* _Work instruction_
Return each record unchanged and drop the images.

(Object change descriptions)

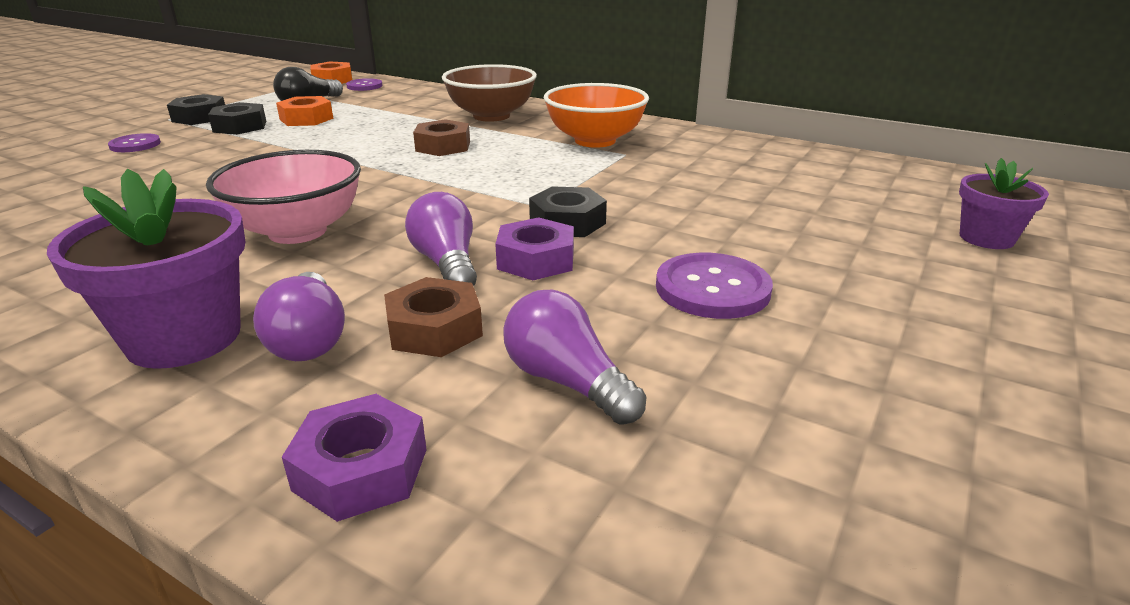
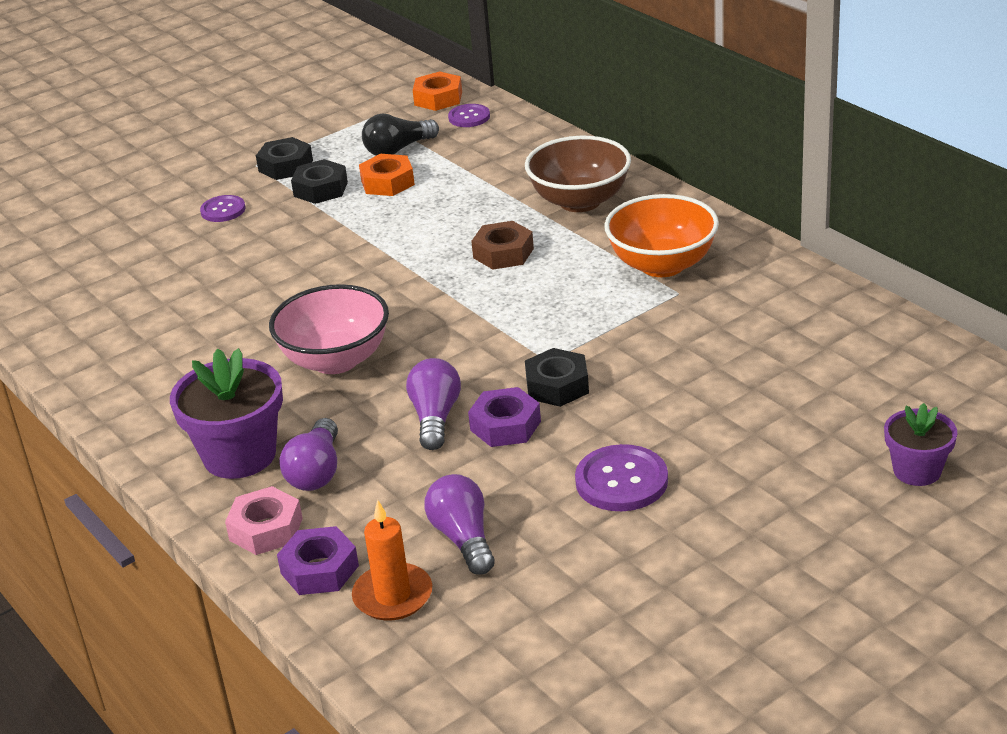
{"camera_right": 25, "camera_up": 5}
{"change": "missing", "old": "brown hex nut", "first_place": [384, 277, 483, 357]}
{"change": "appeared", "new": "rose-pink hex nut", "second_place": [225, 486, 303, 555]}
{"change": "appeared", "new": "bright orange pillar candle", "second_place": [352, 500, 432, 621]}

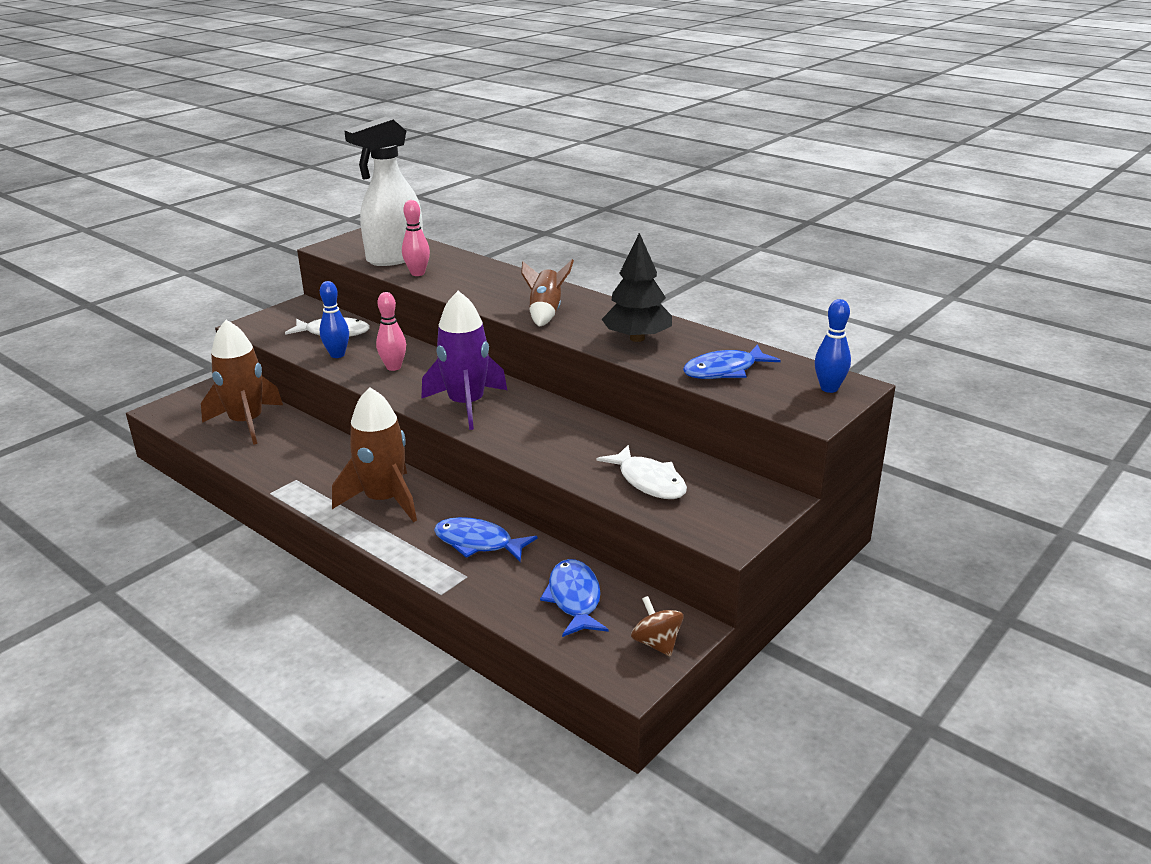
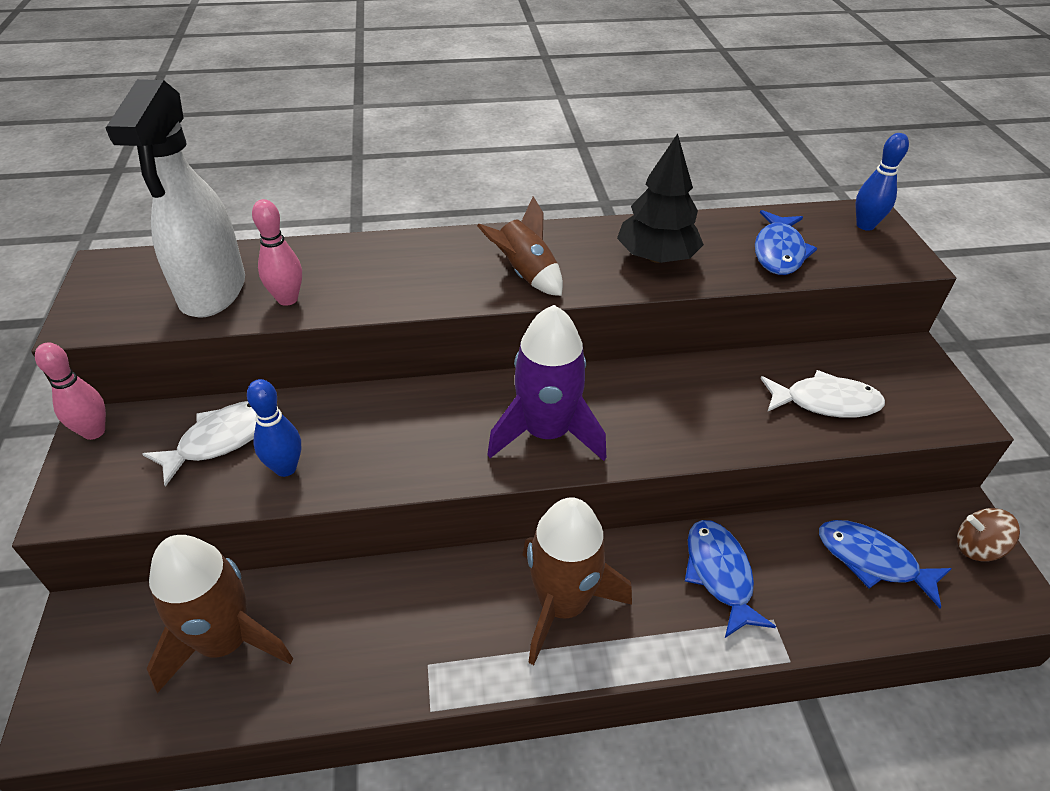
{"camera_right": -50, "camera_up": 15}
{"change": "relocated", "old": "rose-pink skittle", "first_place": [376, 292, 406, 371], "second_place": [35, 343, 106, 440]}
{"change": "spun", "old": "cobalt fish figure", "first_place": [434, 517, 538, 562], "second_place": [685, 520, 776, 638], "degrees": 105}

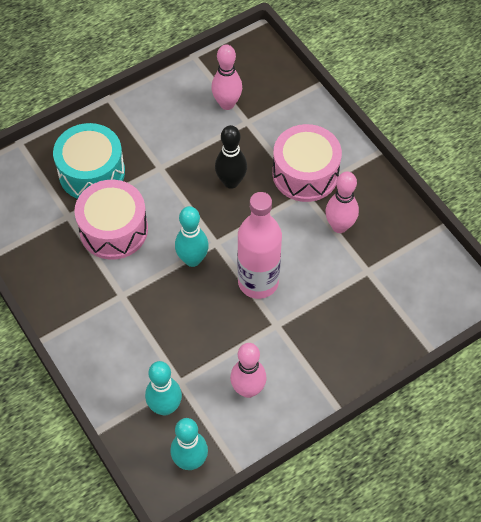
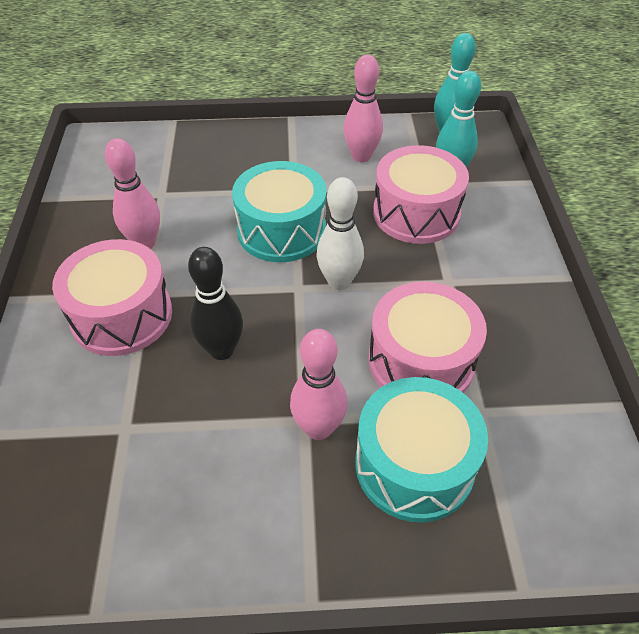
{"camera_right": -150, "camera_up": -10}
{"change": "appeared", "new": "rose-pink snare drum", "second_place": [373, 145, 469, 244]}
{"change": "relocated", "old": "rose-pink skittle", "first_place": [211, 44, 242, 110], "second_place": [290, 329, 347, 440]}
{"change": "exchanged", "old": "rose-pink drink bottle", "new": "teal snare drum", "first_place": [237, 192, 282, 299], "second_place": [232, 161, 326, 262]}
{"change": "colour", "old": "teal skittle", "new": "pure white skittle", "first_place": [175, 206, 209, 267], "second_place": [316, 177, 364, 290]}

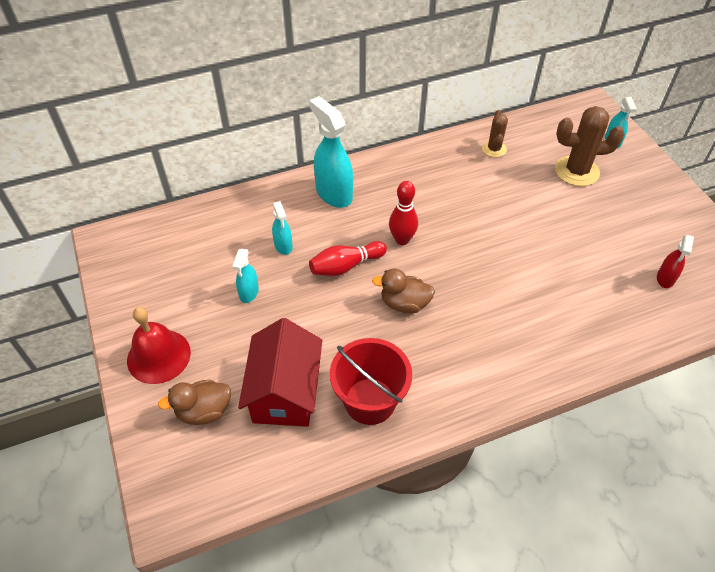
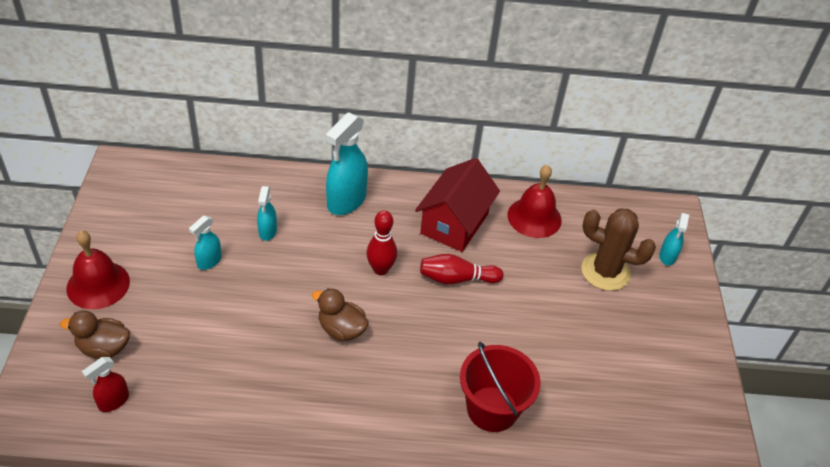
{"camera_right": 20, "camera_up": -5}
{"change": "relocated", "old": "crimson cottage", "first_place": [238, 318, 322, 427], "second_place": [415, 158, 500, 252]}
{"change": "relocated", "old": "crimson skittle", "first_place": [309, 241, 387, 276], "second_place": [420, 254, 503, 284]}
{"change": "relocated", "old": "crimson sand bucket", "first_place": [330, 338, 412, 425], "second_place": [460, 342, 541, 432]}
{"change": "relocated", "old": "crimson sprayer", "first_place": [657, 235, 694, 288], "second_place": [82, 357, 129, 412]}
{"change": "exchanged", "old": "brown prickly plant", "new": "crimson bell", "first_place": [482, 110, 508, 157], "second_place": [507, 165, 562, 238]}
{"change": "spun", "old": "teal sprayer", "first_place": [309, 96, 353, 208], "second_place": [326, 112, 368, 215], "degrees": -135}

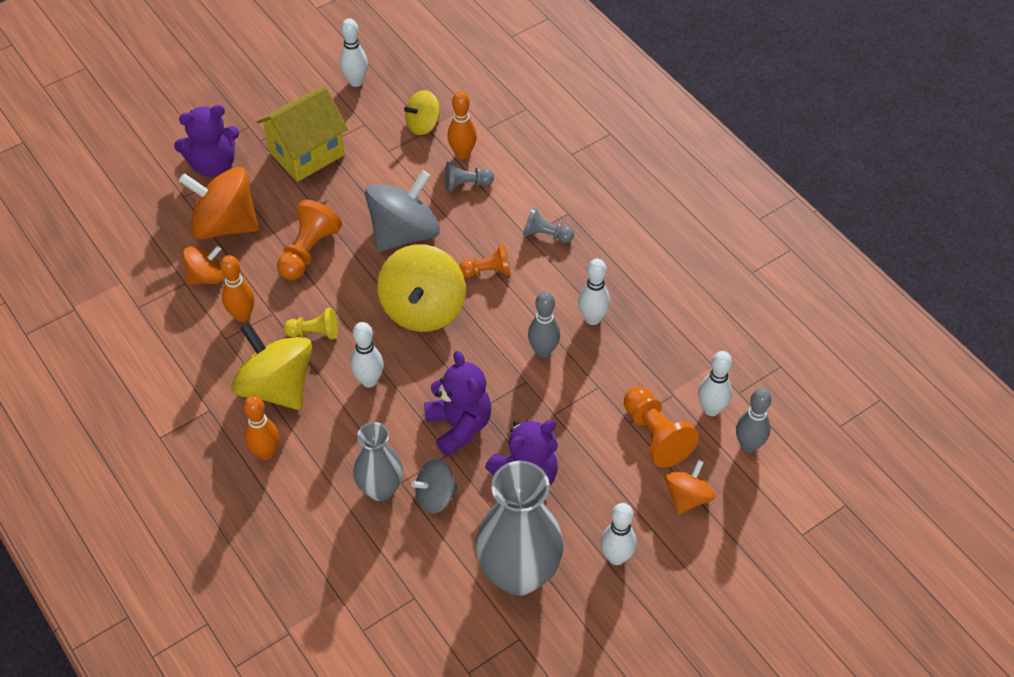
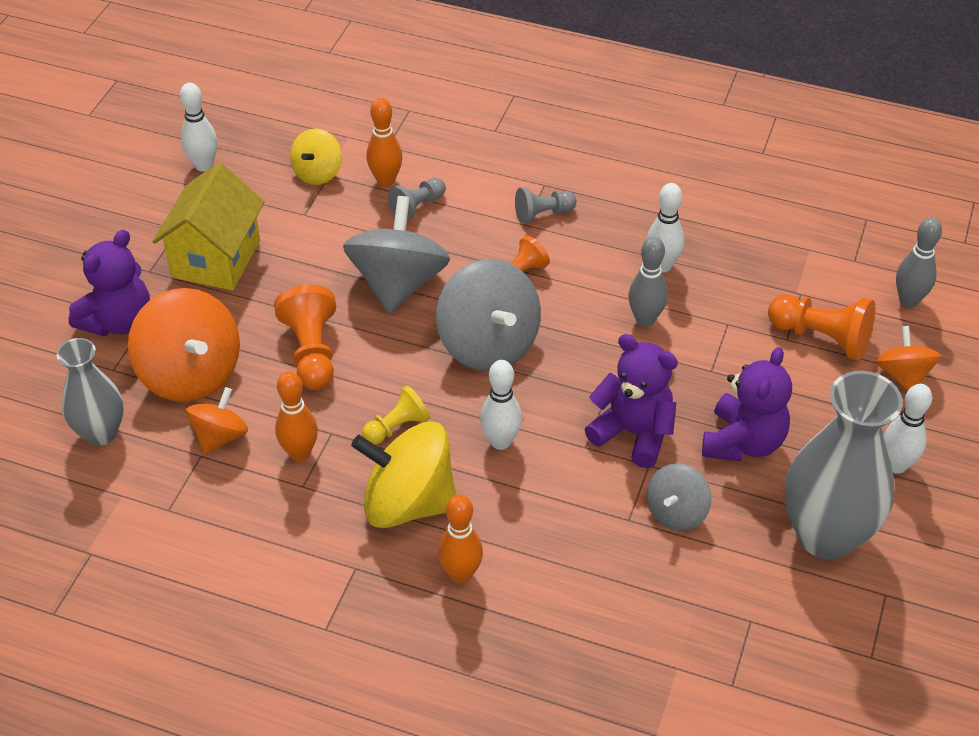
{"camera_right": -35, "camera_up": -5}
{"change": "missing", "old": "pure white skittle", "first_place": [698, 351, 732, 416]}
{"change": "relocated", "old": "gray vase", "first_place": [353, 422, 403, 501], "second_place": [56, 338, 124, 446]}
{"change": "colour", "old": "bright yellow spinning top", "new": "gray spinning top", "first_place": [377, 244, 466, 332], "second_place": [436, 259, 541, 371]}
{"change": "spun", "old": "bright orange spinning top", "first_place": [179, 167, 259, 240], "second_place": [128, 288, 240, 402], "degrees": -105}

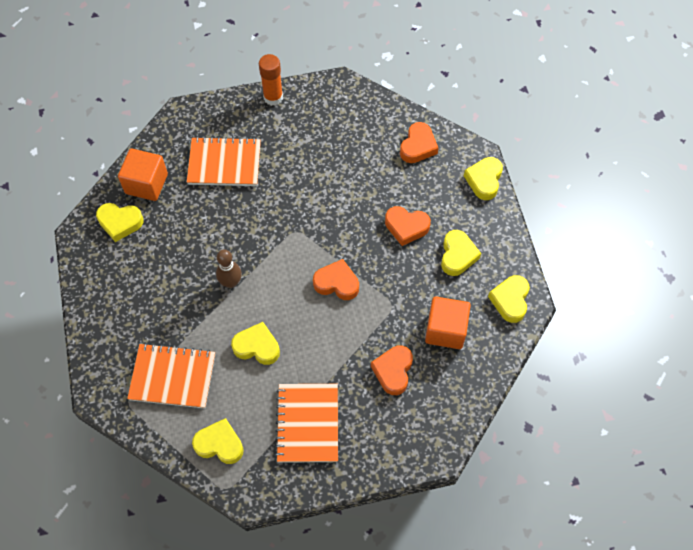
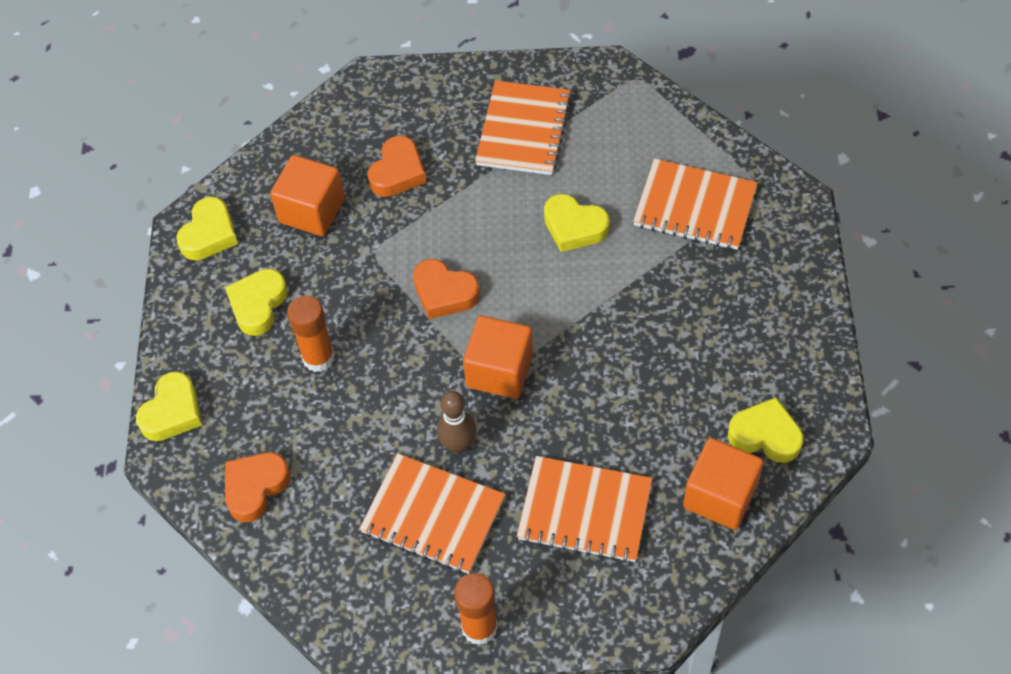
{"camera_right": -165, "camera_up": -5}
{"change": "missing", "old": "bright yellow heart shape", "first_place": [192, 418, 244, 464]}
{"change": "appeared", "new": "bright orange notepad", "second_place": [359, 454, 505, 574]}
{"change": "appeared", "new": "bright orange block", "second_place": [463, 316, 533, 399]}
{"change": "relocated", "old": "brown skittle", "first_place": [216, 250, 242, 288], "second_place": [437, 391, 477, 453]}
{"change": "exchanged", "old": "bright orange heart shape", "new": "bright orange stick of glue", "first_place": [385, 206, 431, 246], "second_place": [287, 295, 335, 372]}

* _Exercise output_
{"camera_right": 25, "camera_up": 5}
{"change": "missing", "old": "brown hex nut", "first_place": [384, 277, 483, 357]}
{"change": "appeared", "new": "rose-pink hex nut", "second_place": [225, 486, 303, 555]}
{"change": "appeared", "new": "bright orange pillar candle", "second_place": [352, 500, 432, 621]}

{"camera_right": -50, "camera_up": 15}
{"change": "relocated", "old": "rose-pink skittle", "first_place": [376, 292, 406, 371], "second_place": [35, 343, 106, 440]}
{"change": "spun", "old": "cobalt fish figure", "first_place": [434, 517, 538, 562], "second_place": [685, 520, 776, 638], "degrees": 105}

{"camera_right": -150, "camera_up": -10}
{"change": "appeared", "new": "rose-pink snare drum", "second_place": [373, 145, 469, 244]}
{"change": "relocated", "old": "rose-pink skittle", "first_place": [211, 44, 242, 110], "second_place": [290, 329, 347, 440]}
{"change": "exchanged", "old": "rose-pink drink bottle", "new": "teal snare drum", "first_place": [237, 192, 282, 299], "second_place": [232, 161, 326, 262]}
{"change": "colour", "old": "teal skittle", "new": "pure white skittle", "first_place": [175, 206, 209, 267], "second_place": [316, 177, 364, 290]}

{"camera_right": 20, "camera_up": -5}
{"change": "relocated", "old": "crimson cottage", "first_place": [238, 318, 322, 427], "second_place": [415, 158, 500, 252]}
{"change": "relocated", "old": "crimson skittle", "first_place": [309, 241, 387, 276], "second_place": [420, 254, 503, 284]}
{"change": "relocated", "old": "crimson sand bucket", "first_place": [330, 338, 412, 425], "second_place": [460, 342, 541, 432]}
{"change": "relocated", "old": "crimson sprayer", "first_place": [657, 235, 694, 288], "second_place": [82, 357, 129, 412]}
{"change": "exchanged", "old": "brown prickly plant", "new": "crimson bell", "first_place": [482, 110, 508, 157], "second_place": [507, 165, 562, 238]}
{"change": "spun", "old": "teal sprayer", "first_place": [309, 96, 353, 208], "second_place": [326, 112, 368, 215], "degrees": -135}

{"camera_right": -35, "camera_up": -5}
{"change": "missing", "old": "pure white skittle", "first_place": [698, 351, 732, 416]}
{"change": "relocated", "old": "gray vase", "first_place": [353, 422, 403, 501], "second_place": [56, 338, 124, 446]}
{"change": "colour", "old": "bright yellow spinning top", "new": "gray spinning top", "first_place": [377, 244, 466, 332], "second_place": [436, 259, 541, 371]}
{"change": "spun", "old": "bright orange spinning top", "first_place": [179, 167, 259, 240], "second_place": [128, 288, 240, 402], "degrees": -105}

{"camera_right": -165, "camera_up": -5}
{"change": "missing", "old": "bright yellow heart shape", "first_place": [192, 418, 244, 464]}
{"change": "appeared", "new": "bright orange notepad", "second_place": [359, 454, 505, 574]}
{"change": "appeared", "new": "bright orange block", "second_place": [463, 316, 533, 399]}
{"change": "relocated", "old": "brown skittle", "first_place": [216, 250, 242, 288], "second_place": [437, 391, 477, 453]}
{"change": "exchanged", "old": "bright orange heart shape", "new": "bright orange stick of glue", "first_place": [385, 206, 431, 246], "second_place": [287, 295, 335, 372]}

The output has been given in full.